(LISTED RECORDS):
*****

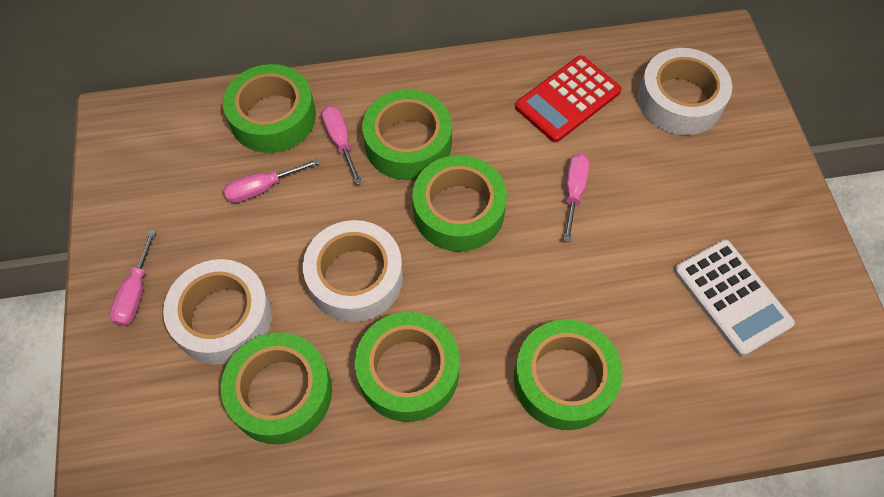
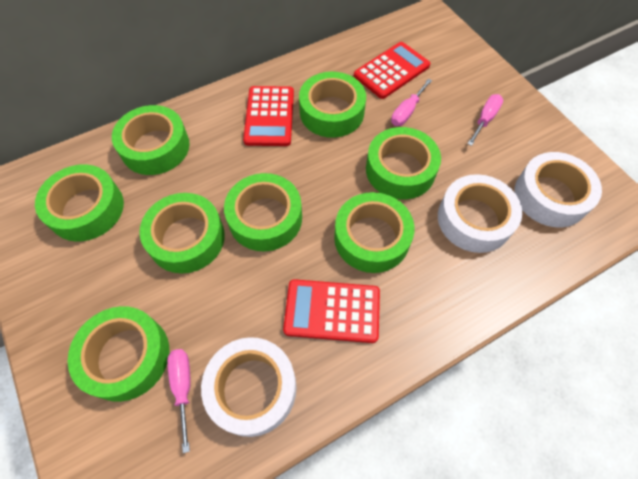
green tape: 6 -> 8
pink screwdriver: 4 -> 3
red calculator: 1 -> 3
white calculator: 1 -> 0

*****

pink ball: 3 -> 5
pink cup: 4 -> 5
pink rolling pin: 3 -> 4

*****

(PROBLEM TO WORK ON): Of all the entries above, repeat only the lines from the line that has "green tape: 6 -> 8" to the line that has "white calculator: 1 -> 0", both lines included, exactly.

(YOUR SOLUTION):
green tape: 6 -> 8
pink screwdriver: 4 -> 3
red calculator: 1 -> 3
white calculator: 1 -> 0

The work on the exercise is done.